Exercise directions: Your output must be the lines below from the line containing "D2: LED (A N1, K +9V) -> LED (A +9V, K N1)" to the line containing "SW1: switch (GND, N11) -> switch (+9V, N11)", both lines included, reproduced exactly and without pictures.

---------- Excerpted records

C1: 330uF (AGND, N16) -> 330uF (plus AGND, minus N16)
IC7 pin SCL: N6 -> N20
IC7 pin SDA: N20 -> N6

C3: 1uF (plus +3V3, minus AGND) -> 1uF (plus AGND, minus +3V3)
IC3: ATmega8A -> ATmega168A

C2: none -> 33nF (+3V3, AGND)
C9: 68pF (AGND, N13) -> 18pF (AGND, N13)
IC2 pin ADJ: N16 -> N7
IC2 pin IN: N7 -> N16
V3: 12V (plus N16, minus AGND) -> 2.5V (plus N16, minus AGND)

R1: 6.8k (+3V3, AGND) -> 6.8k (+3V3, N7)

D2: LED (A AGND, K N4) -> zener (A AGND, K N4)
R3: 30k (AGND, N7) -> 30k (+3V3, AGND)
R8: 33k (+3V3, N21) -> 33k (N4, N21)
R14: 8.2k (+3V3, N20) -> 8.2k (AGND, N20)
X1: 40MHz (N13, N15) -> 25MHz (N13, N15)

--------------------
---------- Excerpted records

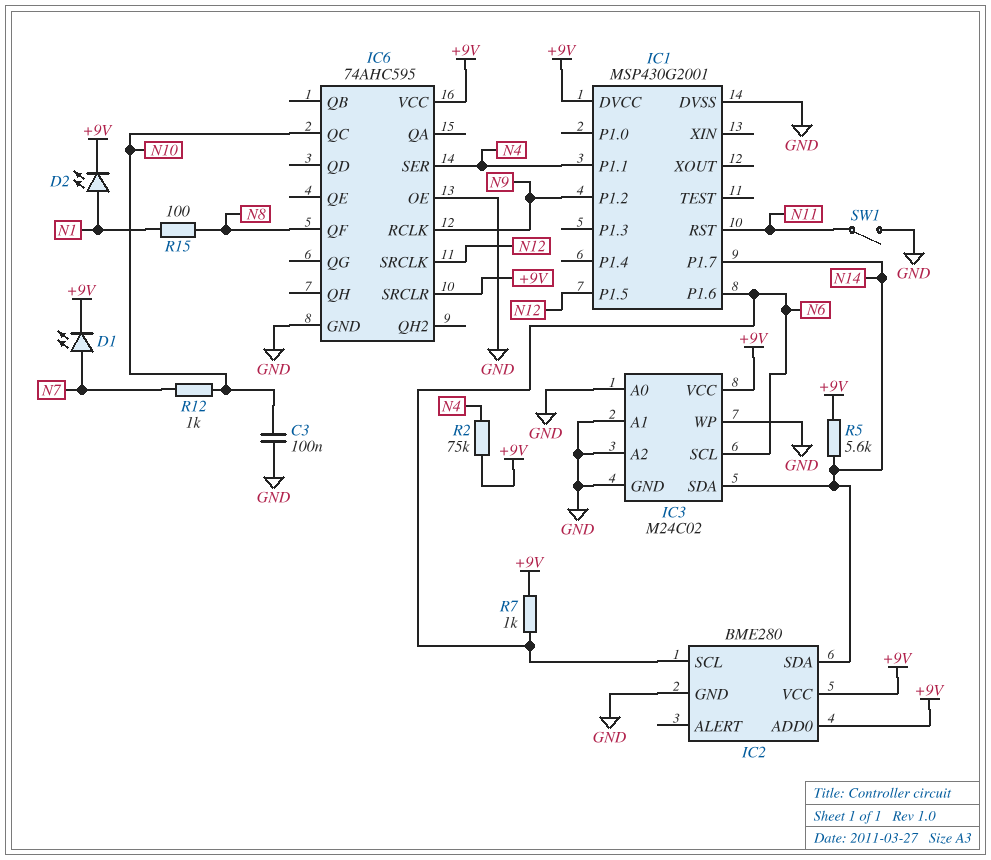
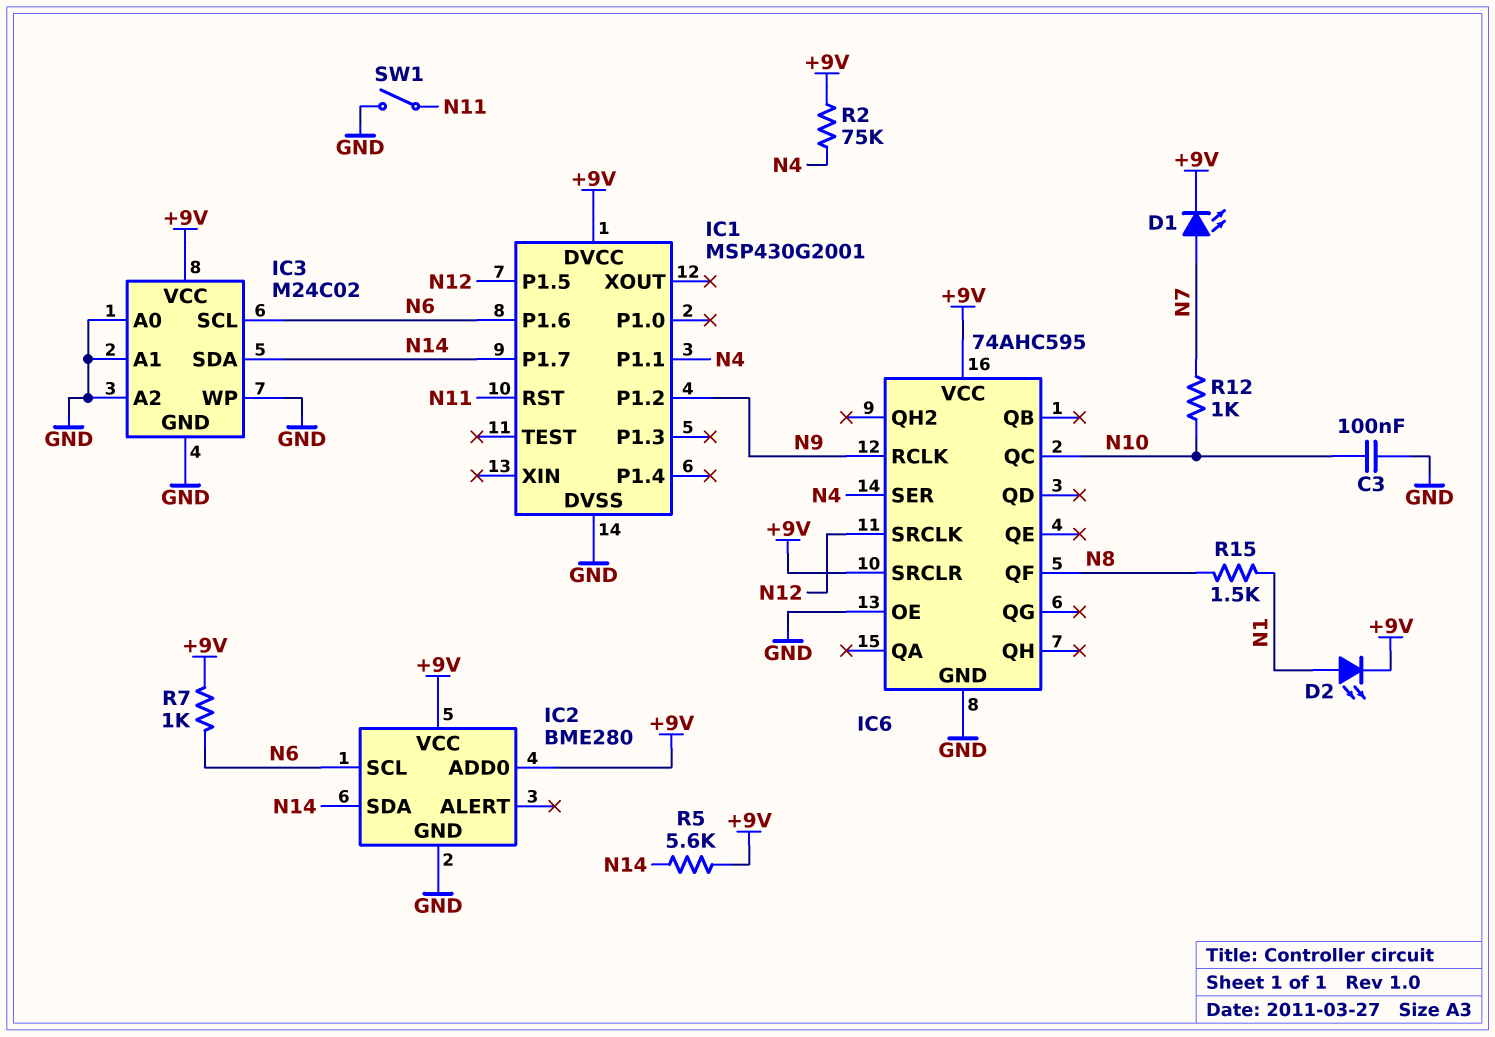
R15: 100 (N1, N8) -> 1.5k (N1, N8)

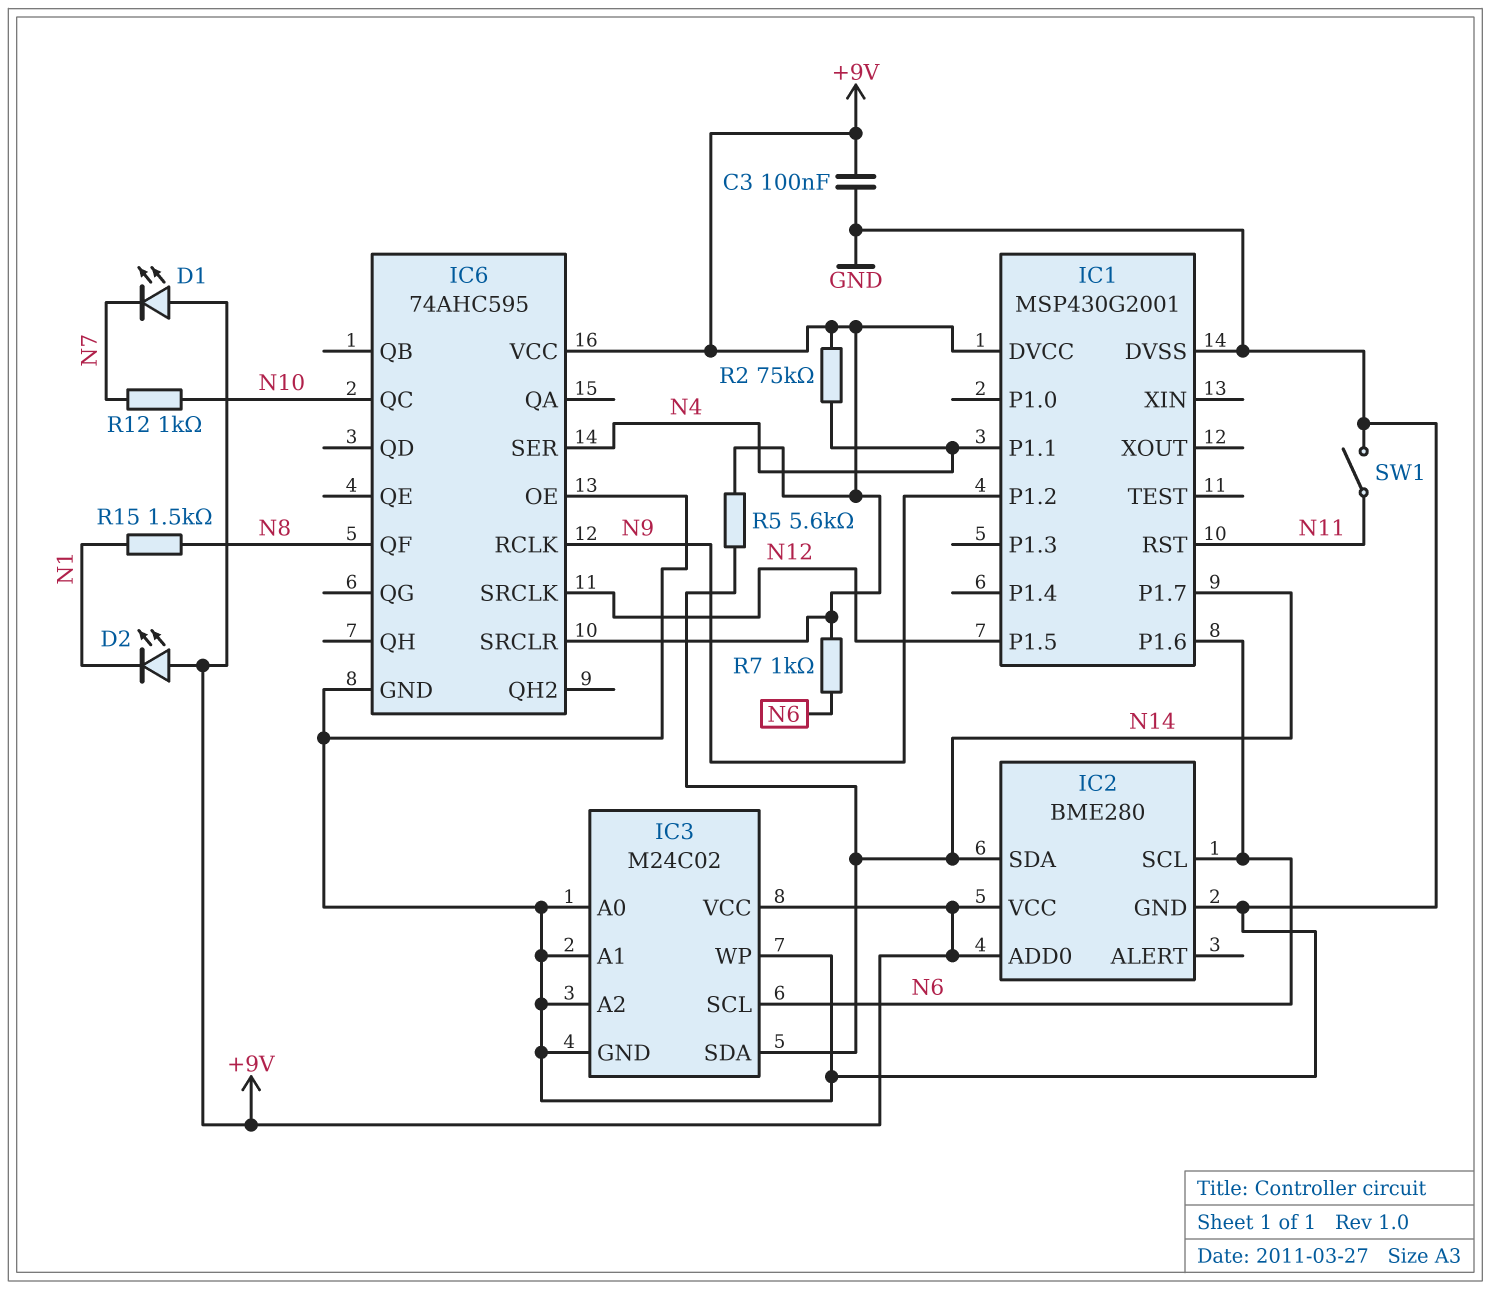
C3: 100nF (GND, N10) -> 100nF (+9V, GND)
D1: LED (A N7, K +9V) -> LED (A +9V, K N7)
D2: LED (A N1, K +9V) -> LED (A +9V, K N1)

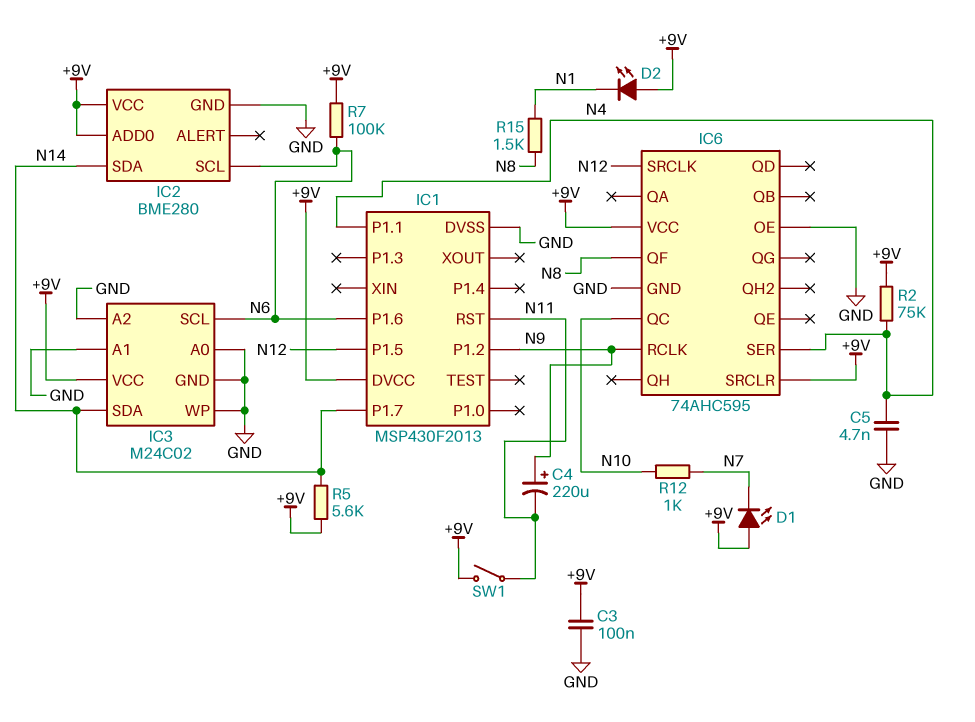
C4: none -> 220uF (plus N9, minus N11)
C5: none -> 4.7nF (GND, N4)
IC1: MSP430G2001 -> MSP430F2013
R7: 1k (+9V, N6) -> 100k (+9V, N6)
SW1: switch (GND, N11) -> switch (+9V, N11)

--------------------

Output below:
D2: LED (A N1, K +9V) -> LED (A +9V, K N1)

C4: none -> 220uF (plus N9, minus N11)
C5: none -> 4.7nF (GND, N4)
IC1: MSP430G2001 -> MSP430F2013
R7: 1k (+9V, N6) -> 100k (+9V, N6)
SW1: switch (GND, N11) -> switch (+9V, N11)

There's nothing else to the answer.